### EXTRACTED RECORDS ###

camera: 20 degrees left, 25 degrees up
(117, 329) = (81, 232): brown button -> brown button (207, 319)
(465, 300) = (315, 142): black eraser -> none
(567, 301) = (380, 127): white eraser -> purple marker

###
### EXTRACTED RECORDS ###

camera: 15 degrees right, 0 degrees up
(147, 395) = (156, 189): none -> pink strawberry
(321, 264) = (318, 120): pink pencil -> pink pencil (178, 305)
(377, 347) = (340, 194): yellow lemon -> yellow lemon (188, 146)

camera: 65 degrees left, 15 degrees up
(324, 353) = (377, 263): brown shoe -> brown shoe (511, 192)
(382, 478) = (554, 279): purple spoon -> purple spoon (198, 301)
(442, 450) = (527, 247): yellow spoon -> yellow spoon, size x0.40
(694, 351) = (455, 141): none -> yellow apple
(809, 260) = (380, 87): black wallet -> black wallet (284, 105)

###

### WHAT YOU SHOULD DO
Here the output must be the lines above from the line with "(117, 329) = (81, 232): brown" to the line with "(567, 301) = (380, 127): white", both included, duplicated word for word and nothing else.

### SOLUTION FOR THIS PROBLEM
(117, 329) = (81, 232): brown button -> brown button (207, 319)
(465, 300) = (315, 142): black eraser -> none
(567, 301) = (380, 127): white eraser -> purple marker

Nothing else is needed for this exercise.